***** Data provided
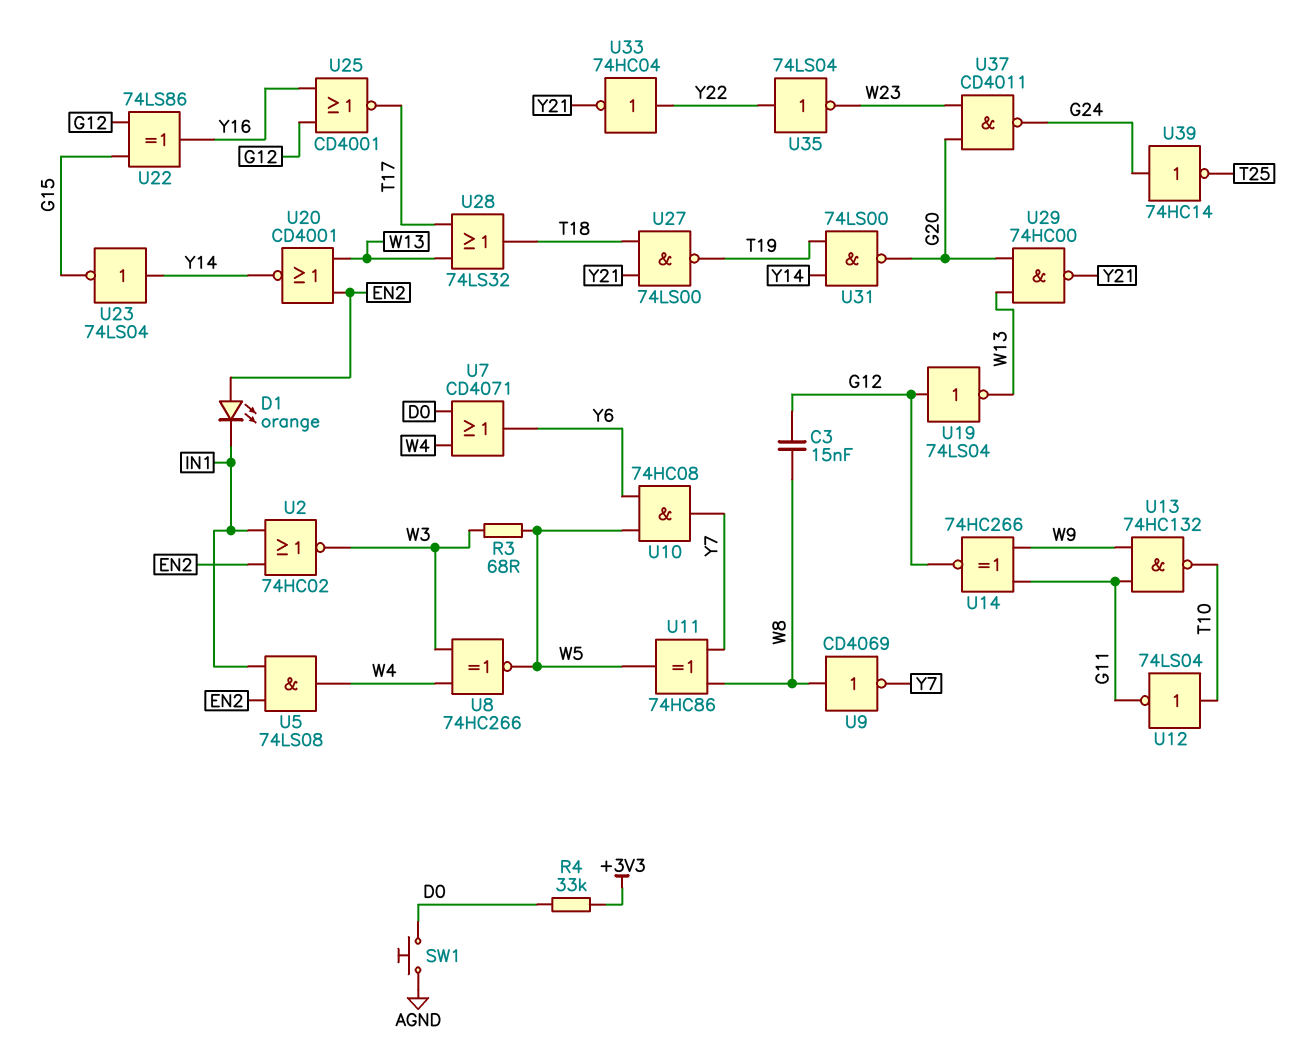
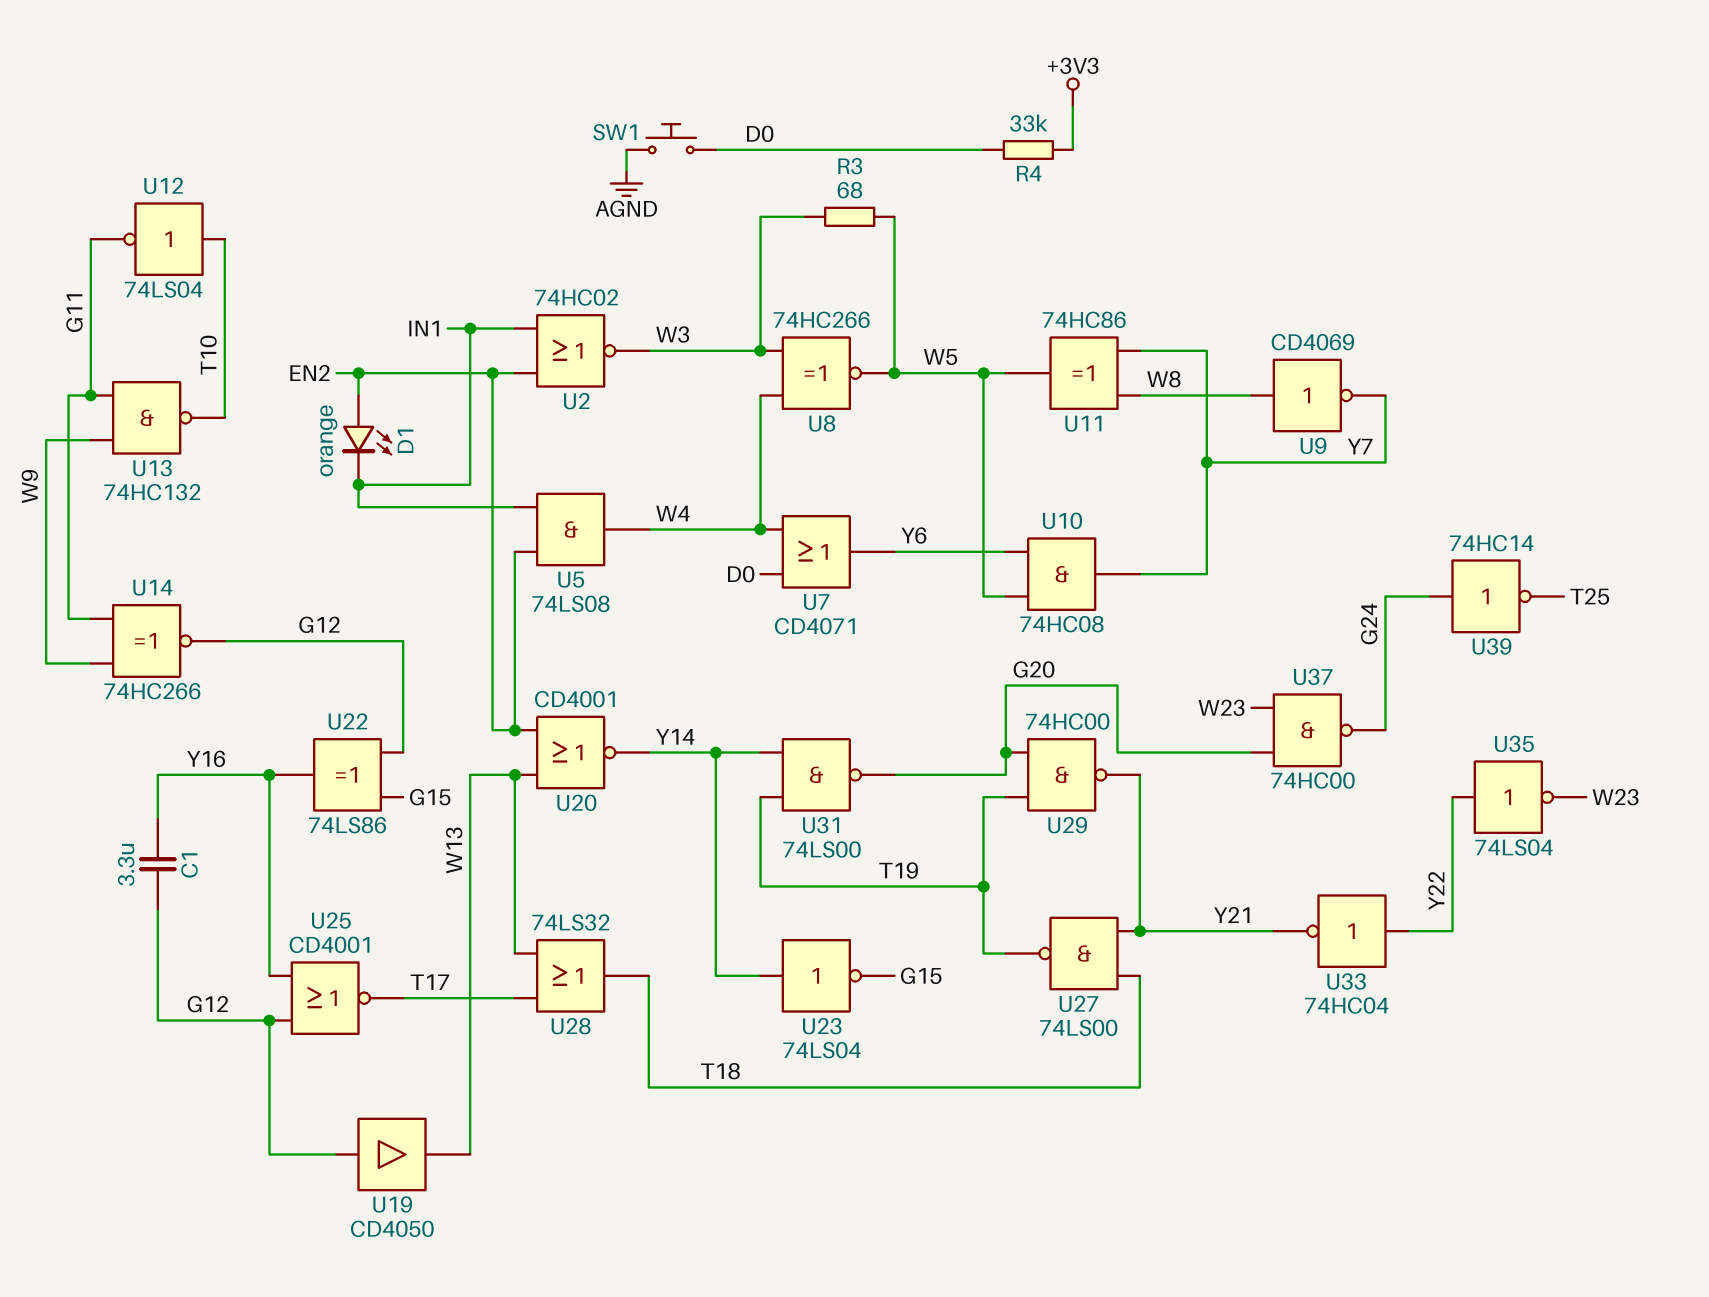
C1: none -> 3.3uF (G12, Y16)
C3: 15nF (G12, W8) -> none
U19: NOT 74LS04 (in G12, out W13) -> buffer CD4050 (in G12, out W13)
U29: NAND 74HC00 (in G20, in W13, out Y21) -> NAND 74HC00 (in G20, in T19, out Y21)
U37: NAND CD4011 (in G20, in W23, out G24) -> NAND 74HC00 (in G20, in W23, out G24)

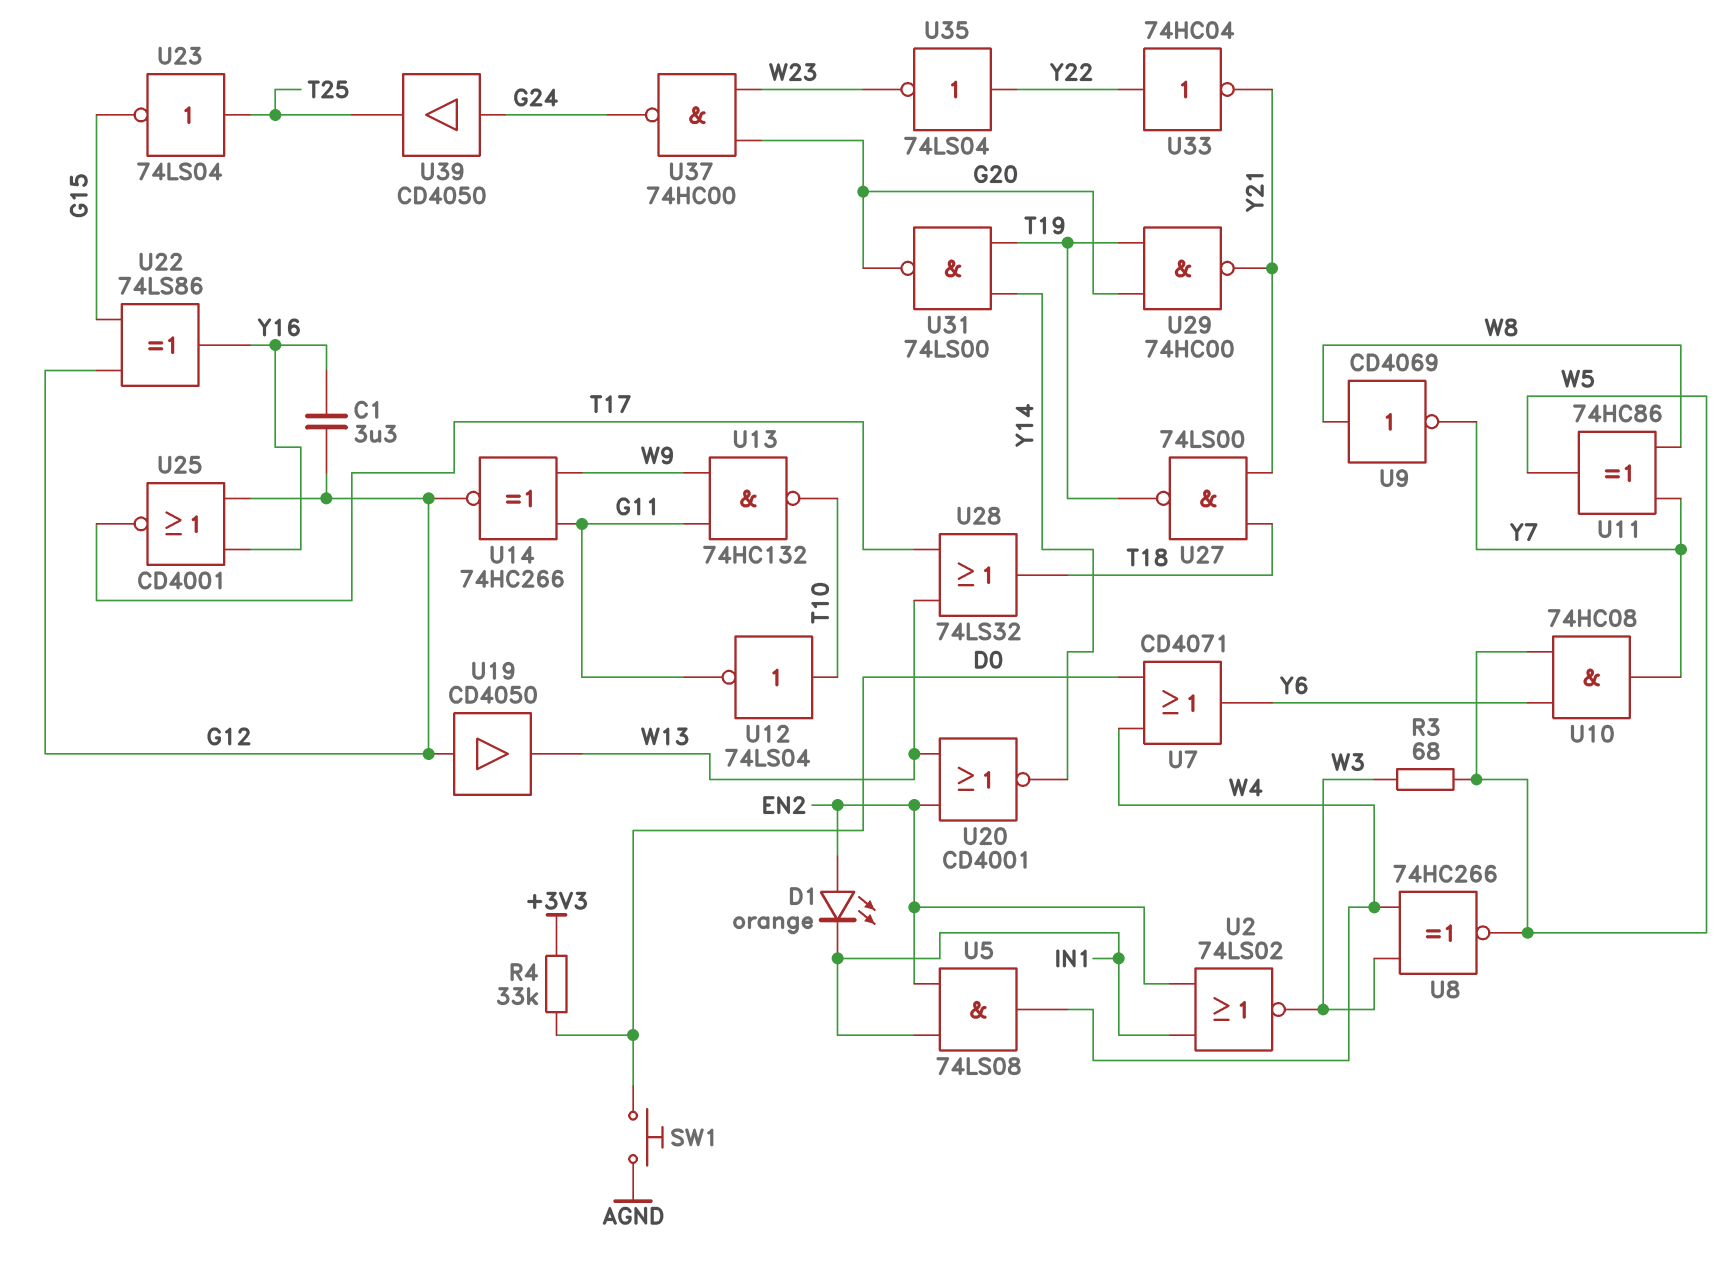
U2: NOR 74HC02 (in EN2, in IN1, out W3) -> NOR 74LS02 (in EN2, in IN1, out W3)
U23: NOT 74LS04 (in Y14, out G15) -> NOT 74LS04 (in T25, out G15)
U39: NOT 74HC14 (in G24, out T25) -> buffer CD4050 (in G24, out T25)

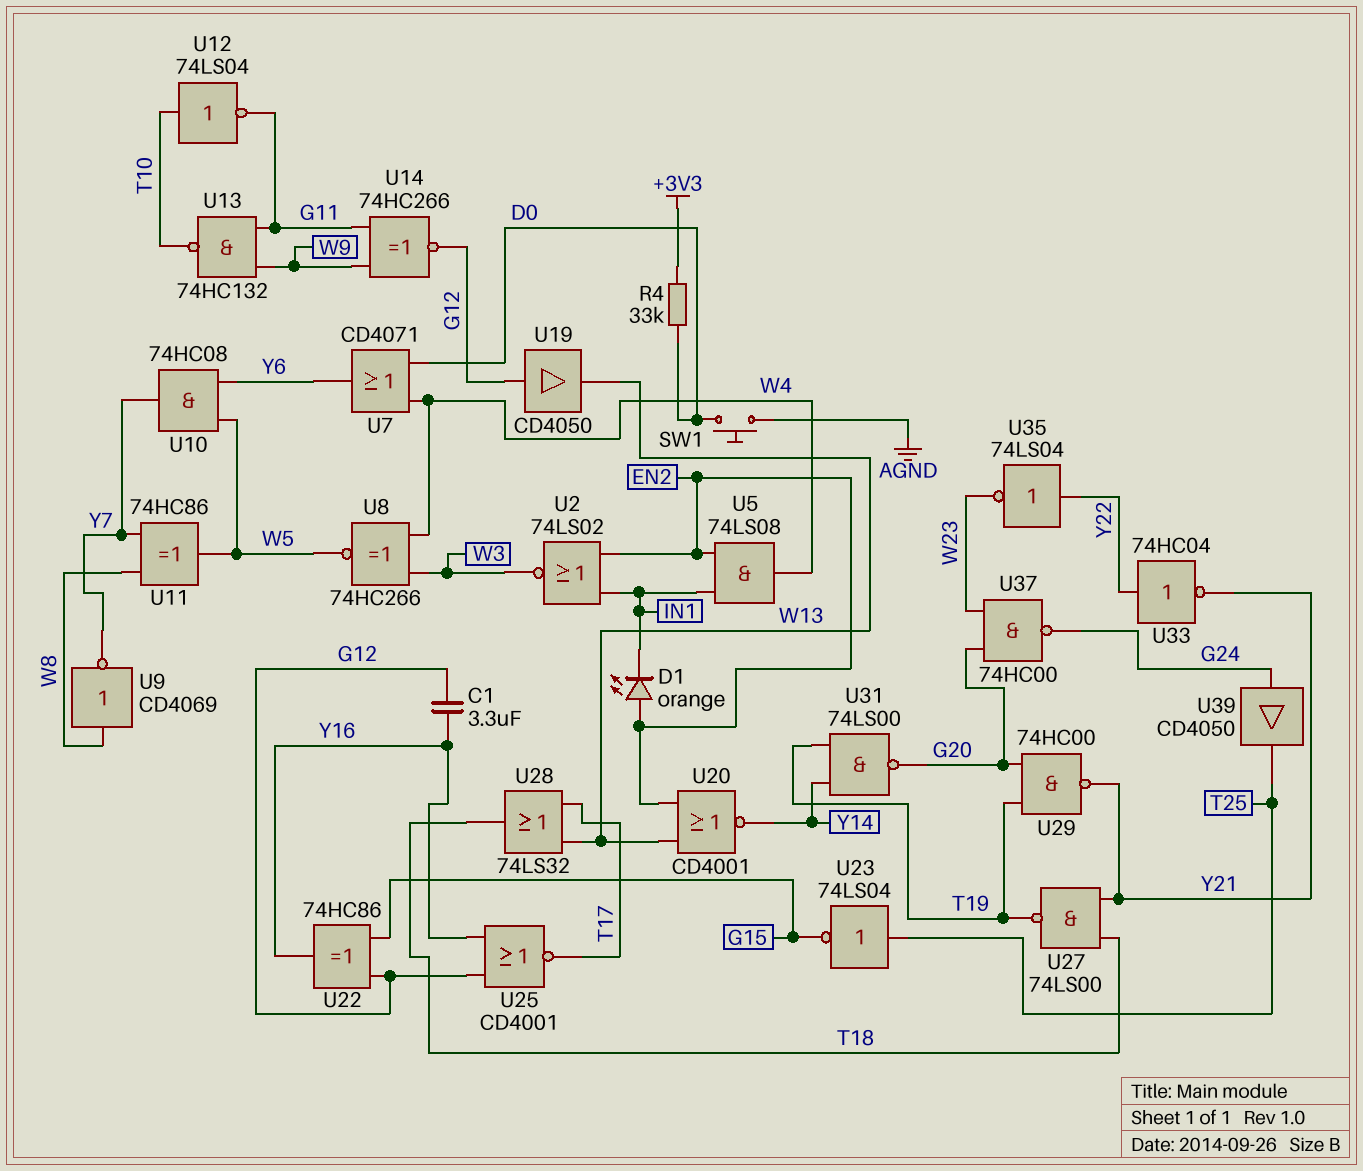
R3: 68 (W3, W5) -> none
U22: XOR 74LS86 (in G12, in G15, out Y16) -> XOR 74HC86 (in G12, in G15, out Y16)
**********
Aim of the task —
From the line that contains "U19: NOT 74LS04" to the final line of the entries, reproduce every line exactly, both ends included. Leave out all pictures.

Answer for this exercise —
U19: NOT 74LS04 (in G12, out W13) -> buffer CD4050 (in G12, out W13)
U29: NAND 74HC00 (in G20, in W13, out Y21) -> NAND 74HC00 (in G20, in T19, out Y21)
U37: NAND CD4011 (in G20, in W23, out G24) -> NAND 74HC00 (in G20, in W23, out G24)

U2: NOR 74HC02 (in EN2, in IN1, out W3) -> NOR 74LS02 (in EN2, in IN1, out W3)
U23: NOT 74LS04 (in Y14, out G15) -> NOT 74LS04 (in T25, out G15)
U39: NOT 74HC14 (in G24, out T25) -> buffer CD4050 (in G24, out T25)

R3: 68 (W3, W5) -> none
U22: XOR 74LS86 (in G12, in G15, out Y16) -> XOR 74HC86 (in G12, in G15, out Y16)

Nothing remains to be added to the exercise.